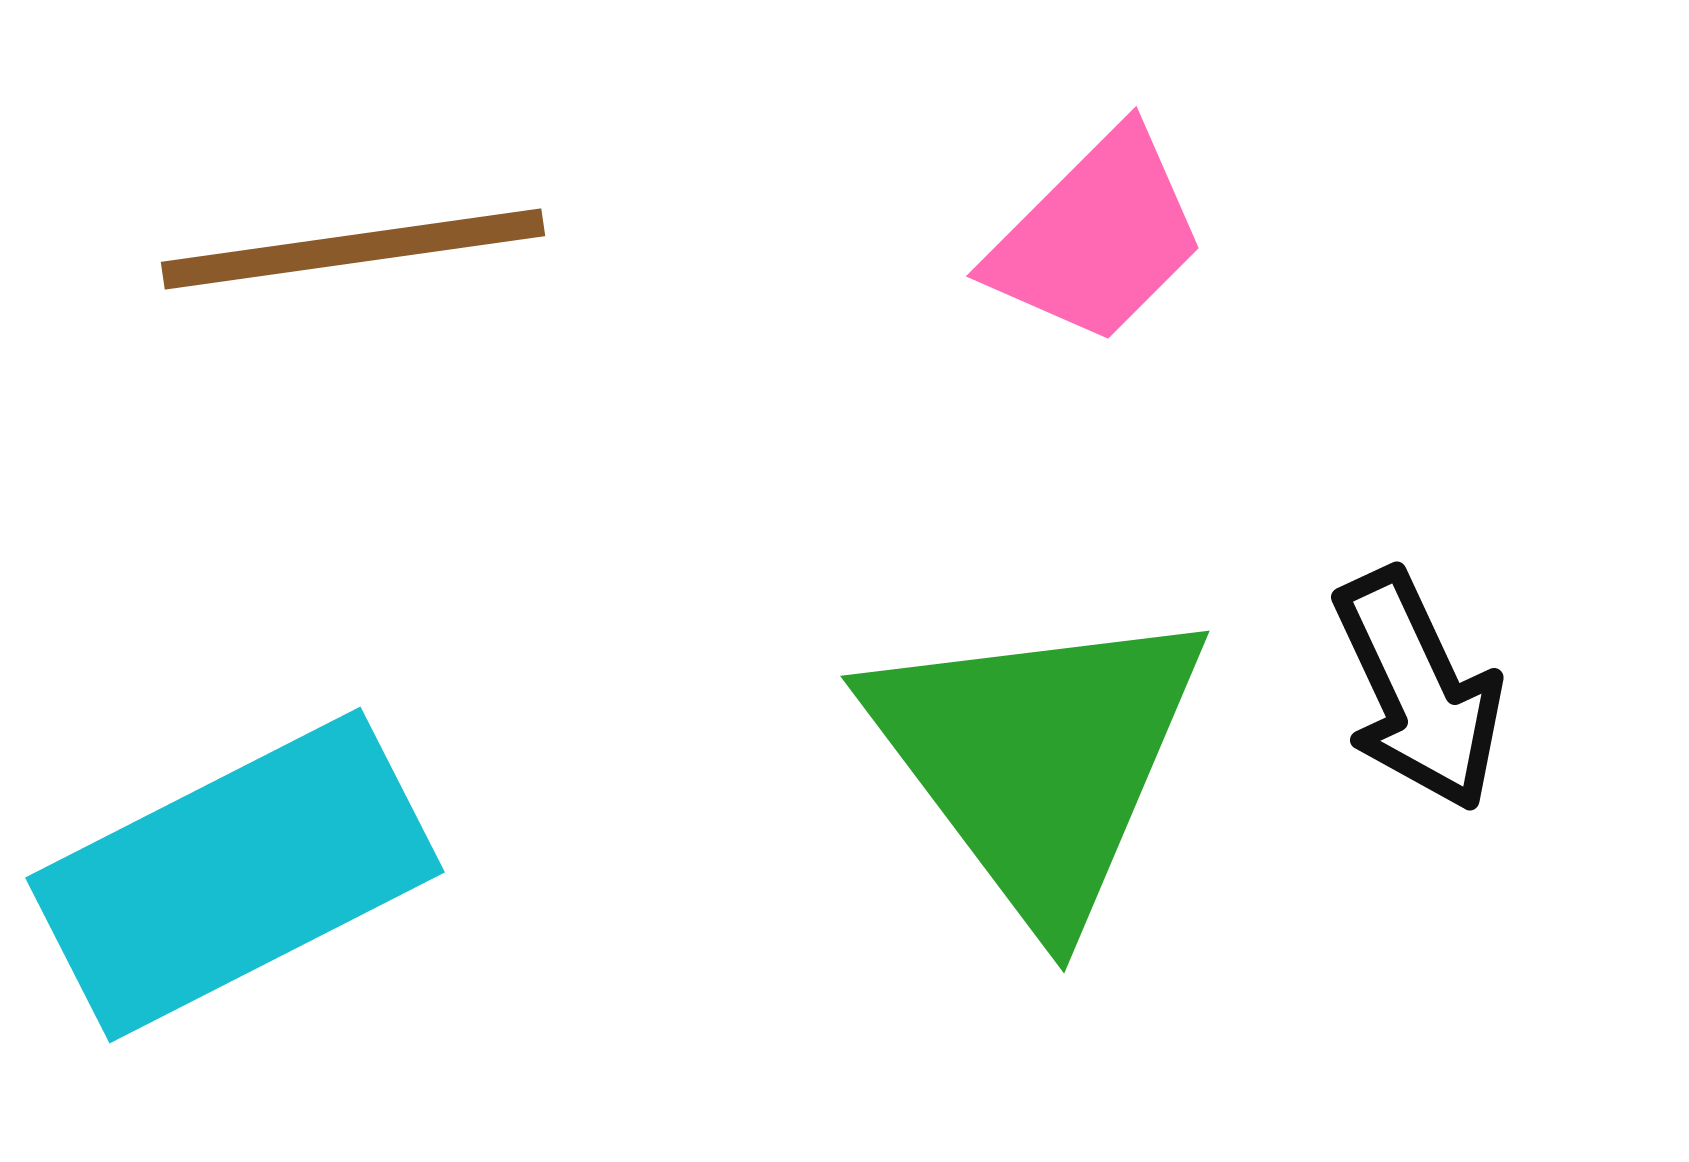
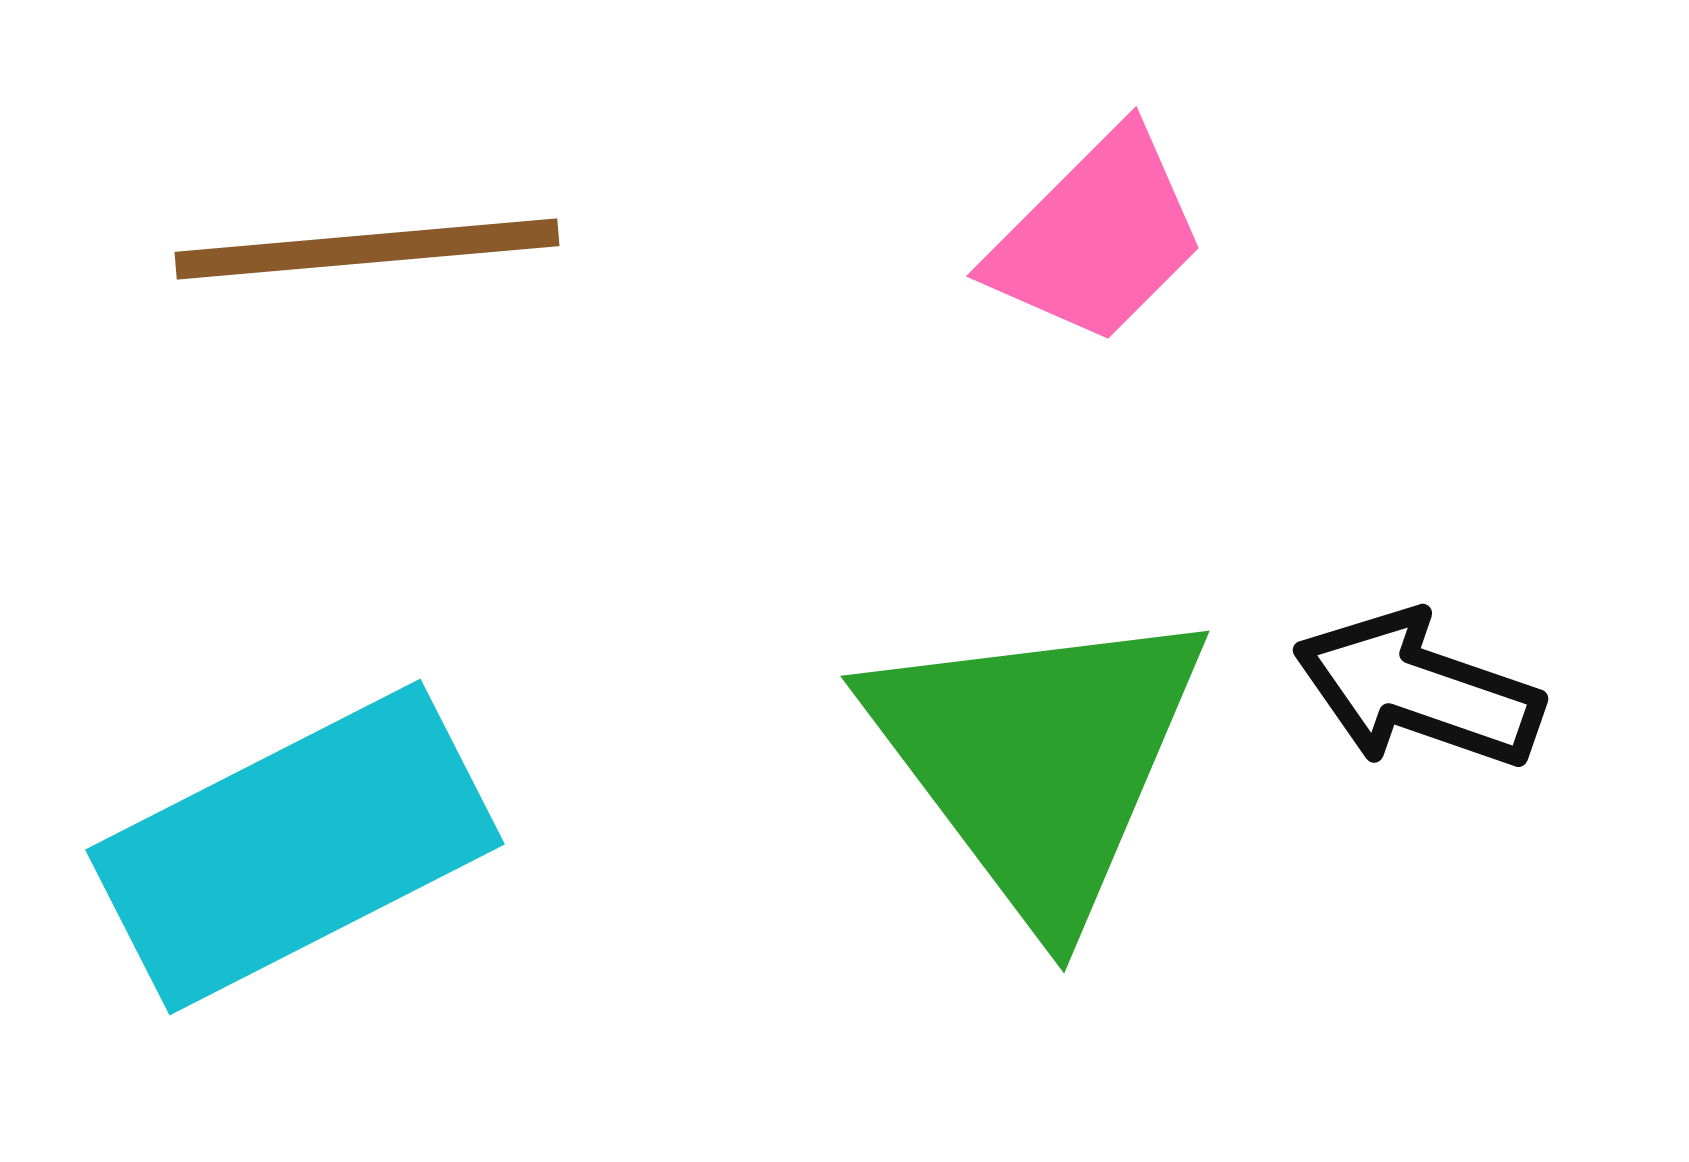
brown line: moved 14 px right; rotated 3 degrees clockwise
black arrow: rotated 134 degrees clockwise
cyan rectangle: moved 60 px right, 28 px up
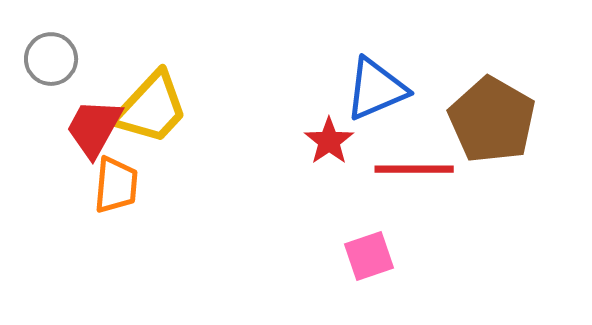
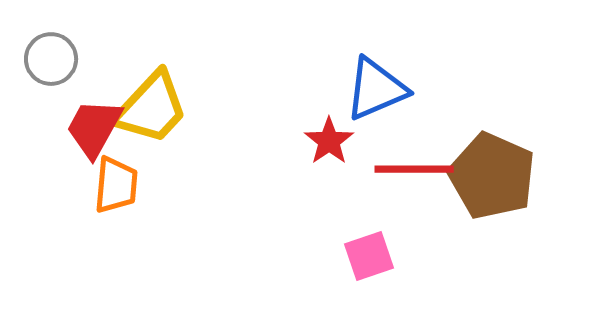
brown pentagon: moved 56 px down; rotated 6 degrees counterclockwise
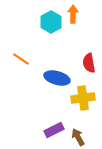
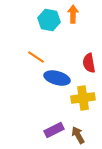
cyan hexagon: moved 2 px left, 2 px up; rotated 20 degrees counterclockwise
orange line: moved 15 px right, 2 px up
brown arrow: moved 2 px up
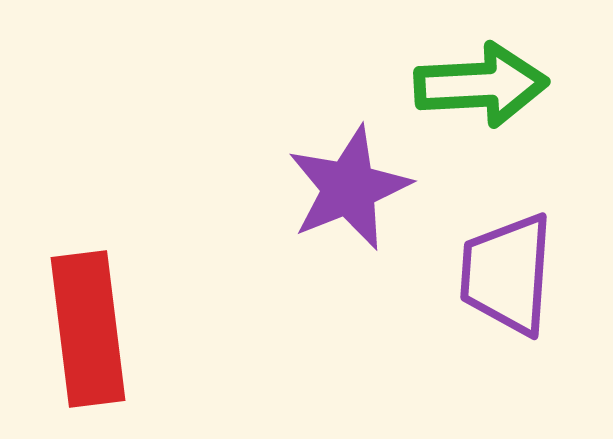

---------------

(YOUR TASK)
For the string "right", count every line of the material where it appears and state only the count.

(EXPECTED ANSWER)
3